Starting at the line below that contains "C13: 220nF (GND, VRAW) -> 220nF (+5V, GND)" and ending at the line that contains "TP2: none -> test point (IN)", retype each line exactly as it stands, but omit the pictures.

• **Content revision data**
#####
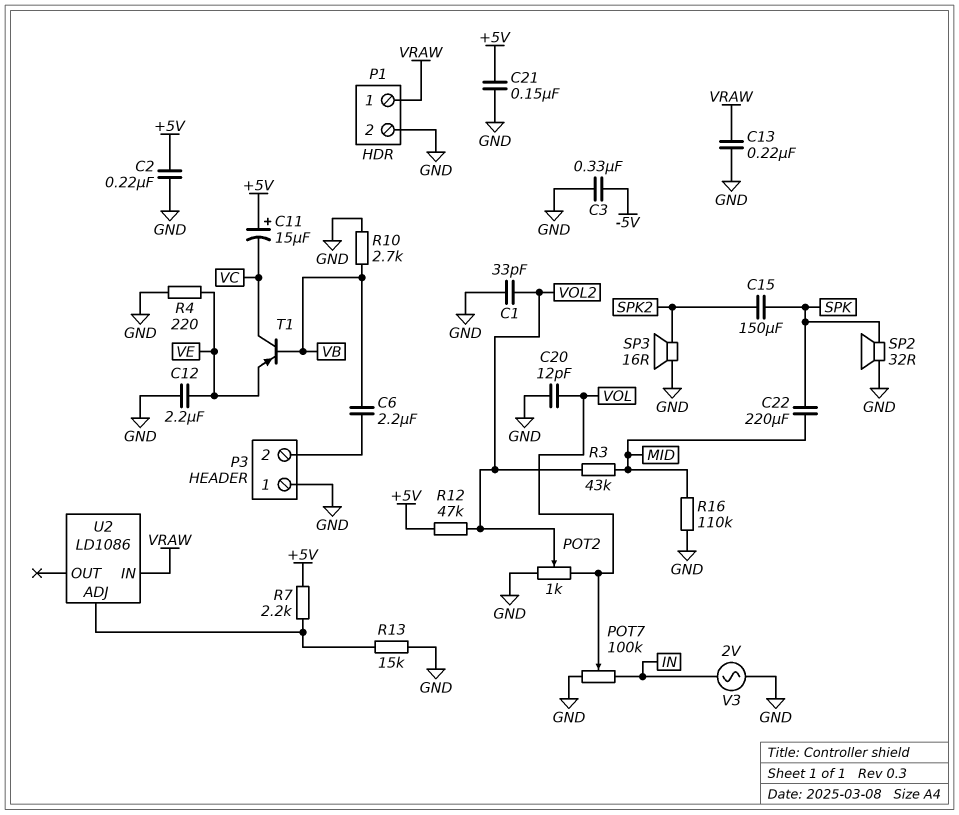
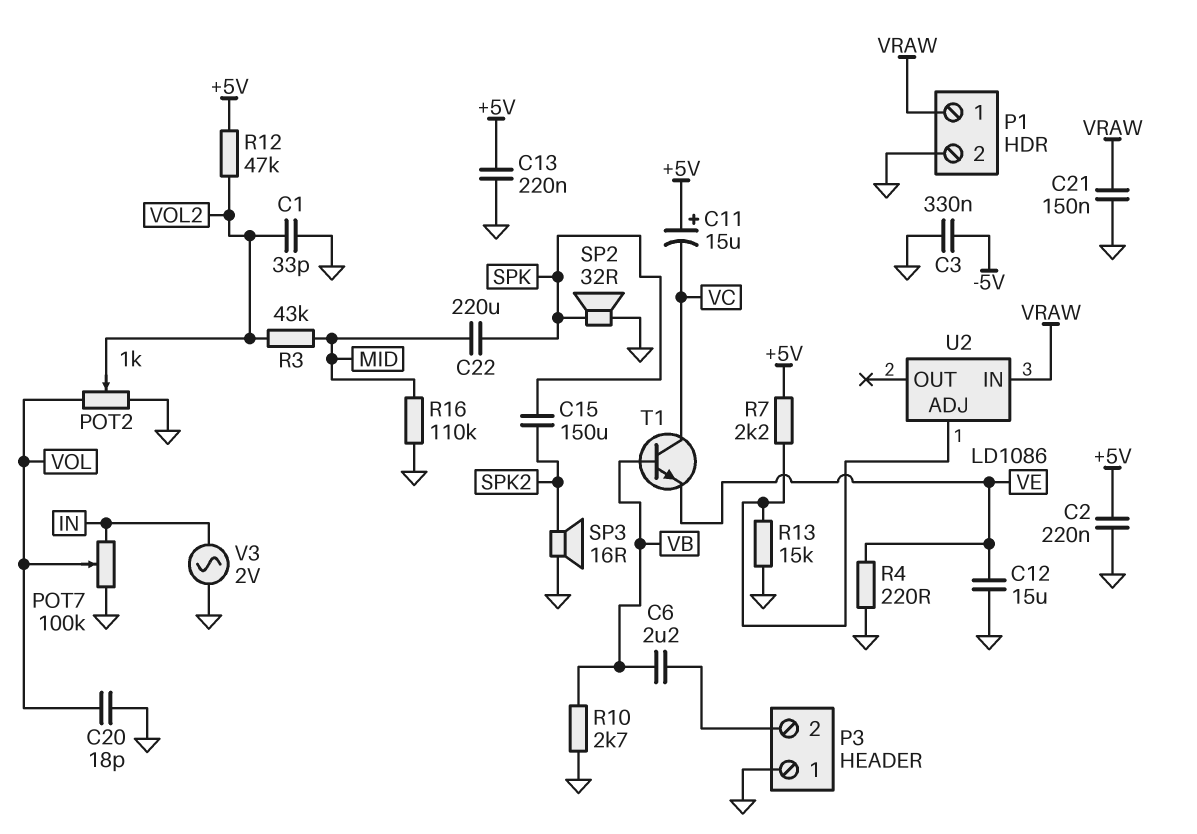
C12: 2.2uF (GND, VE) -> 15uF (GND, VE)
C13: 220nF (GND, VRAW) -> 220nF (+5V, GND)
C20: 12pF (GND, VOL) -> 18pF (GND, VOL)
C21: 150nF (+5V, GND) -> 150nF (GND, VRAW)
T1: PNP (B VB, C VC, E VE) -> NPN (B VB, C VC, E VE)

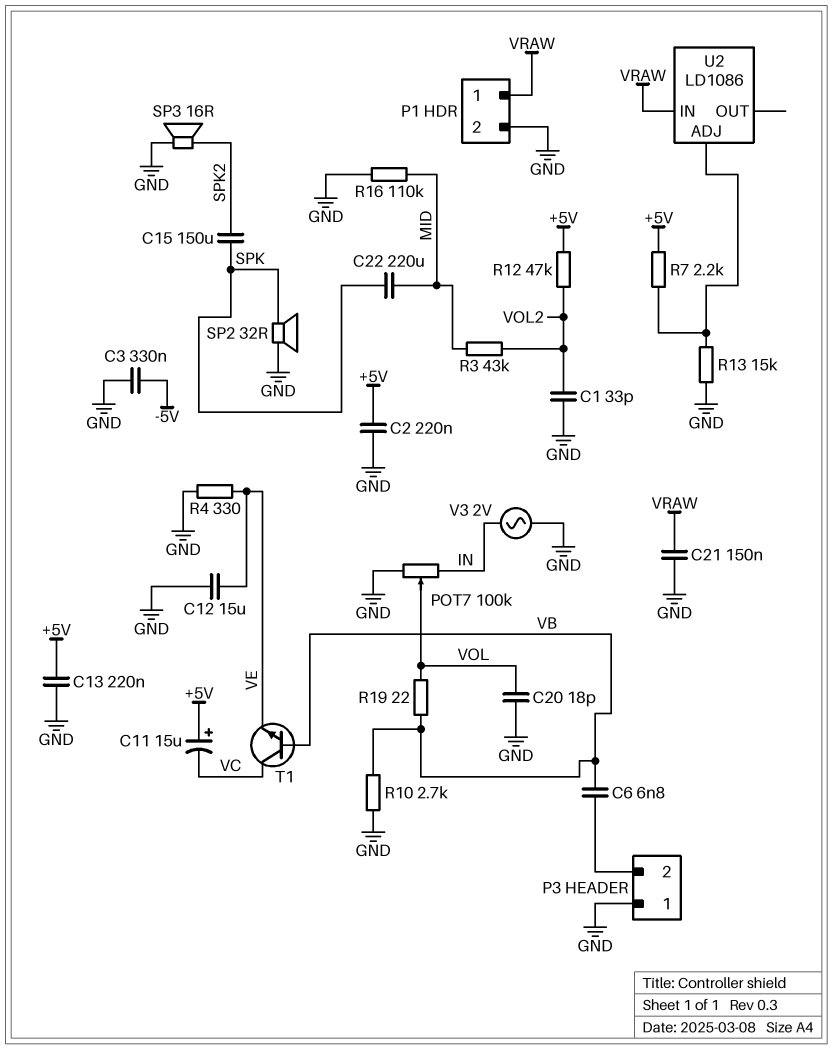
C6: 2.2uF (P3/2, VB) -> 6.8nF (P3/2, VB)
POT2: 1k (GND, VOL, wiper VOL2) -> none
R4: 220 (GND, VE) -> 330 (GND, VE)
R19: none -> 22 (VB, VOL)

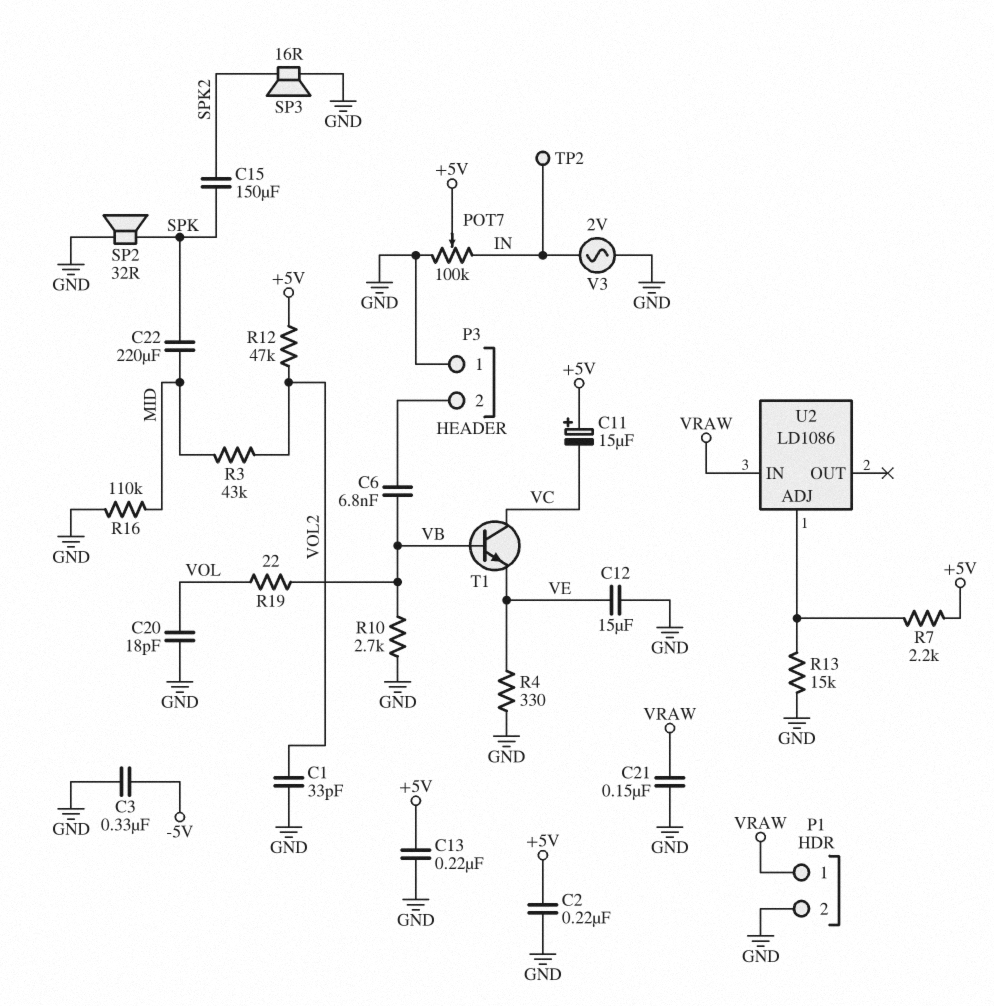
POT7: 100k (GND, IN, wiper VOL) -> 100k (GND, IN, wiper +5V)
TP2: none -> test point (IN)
#####
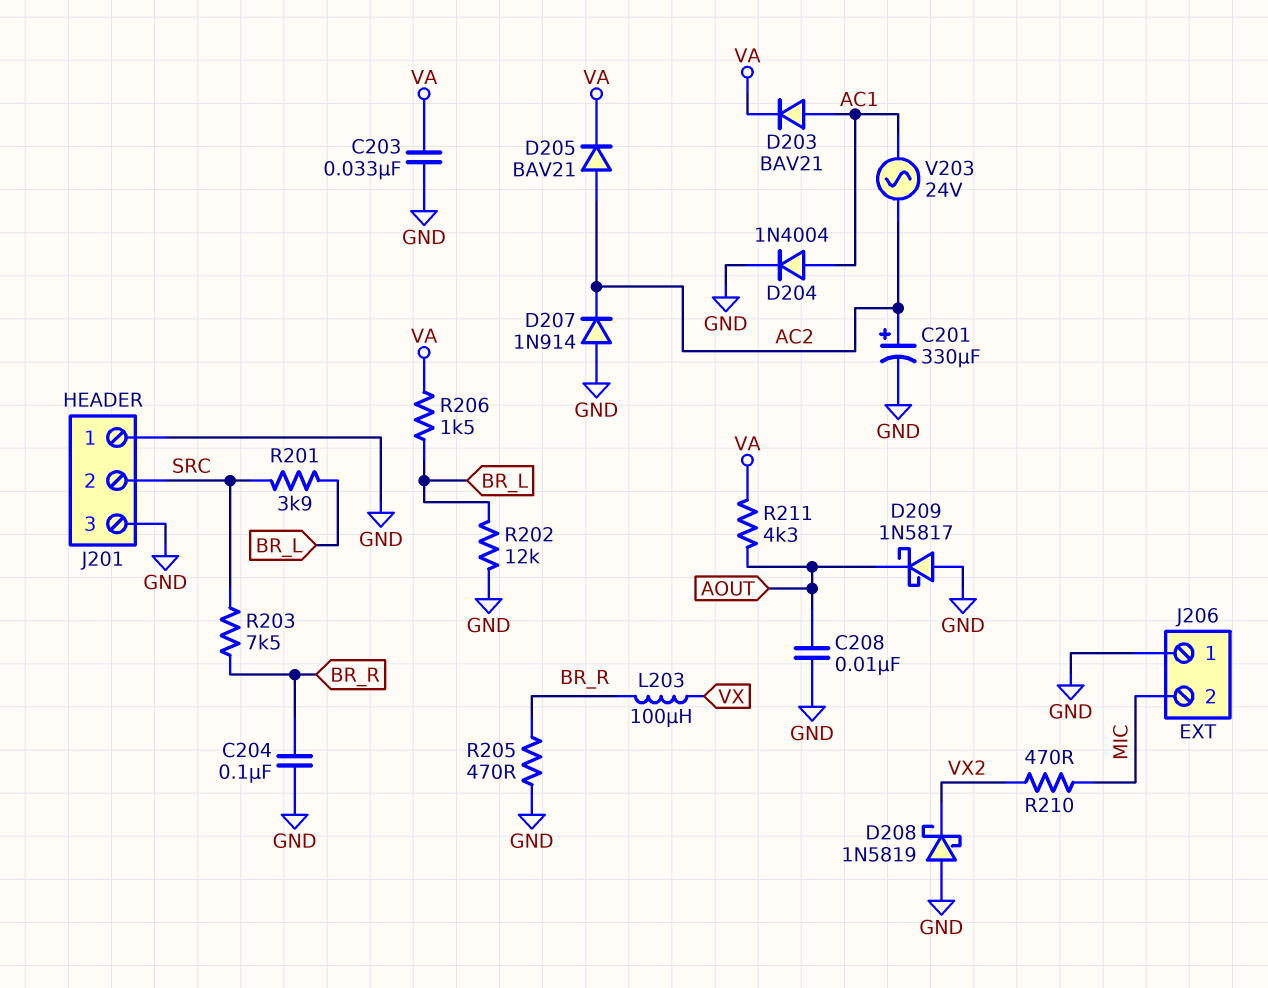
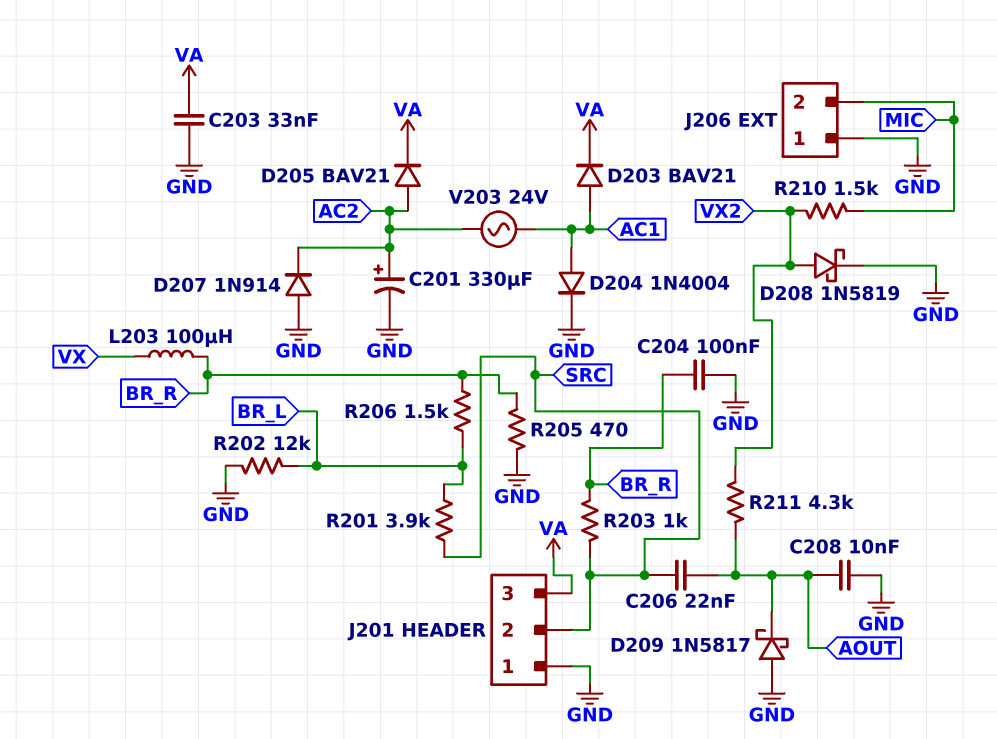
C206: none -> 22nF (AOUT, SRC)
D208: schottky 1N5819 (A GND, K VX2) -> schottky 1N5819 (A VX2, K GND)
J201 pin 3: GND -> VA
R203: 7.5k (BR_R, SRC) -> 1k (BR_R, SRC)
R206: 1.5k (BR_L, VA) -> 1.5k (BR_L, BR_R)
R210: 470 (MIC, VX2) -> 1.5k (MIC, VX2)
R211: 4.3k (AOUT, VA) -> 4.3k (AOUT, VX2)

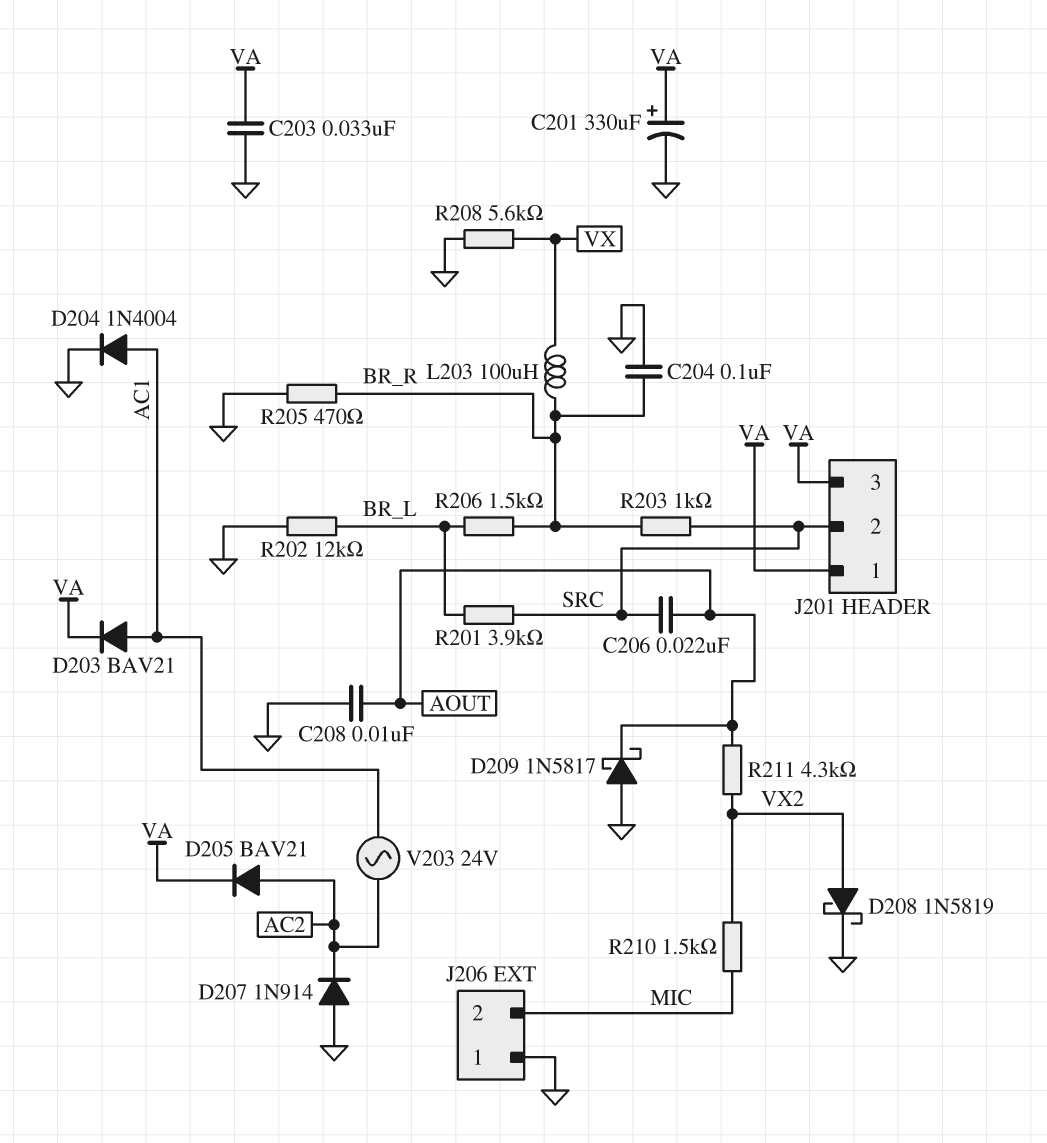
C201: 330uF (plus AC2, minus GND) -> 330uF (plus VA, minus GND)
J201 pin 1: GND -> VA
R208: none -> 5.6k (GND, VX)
#####
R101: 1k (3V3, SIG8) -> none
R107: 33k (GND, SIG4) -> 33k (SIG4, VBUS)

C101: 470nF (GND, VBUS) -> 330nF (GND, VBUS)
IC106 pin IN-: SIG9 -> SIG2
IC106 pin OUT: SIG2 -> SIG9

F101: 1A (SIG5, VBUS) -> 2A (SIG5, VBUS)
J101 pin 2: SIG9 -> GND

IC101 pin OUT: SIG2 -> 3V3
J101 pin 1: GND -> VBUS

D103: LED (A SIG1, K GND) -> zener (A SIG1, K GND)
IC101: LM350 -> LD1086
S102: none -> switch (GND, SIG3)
#####
• **Written answer**
C13: 220nF (GND, VRAW) -> 220nF (+5V, GND)
C20: 12pF (GND, VOL) -> 18pF (GND, VOL)
C21: 150nF (+5V, GND) -> 150nF (GND, VRAW)
T1: PNP (B VB, C VC, E VE) -> NPN (B VB, C VC, E VE)

C6: 2.2uF (P3/2, VB) -> 6.8nF (P3/2, VB)
POT2: 1k (GND, VOL, wiper VOL2) -> none
R4: 220 (GND, VE) -> 330 (GND, VE)
R19: none -> 22 (VB, VOL)

POT7: 100k (GND, IN, wiper VOL) -> 100k (GND, IN, wiper +5V)
TP2: none -> test point (IN)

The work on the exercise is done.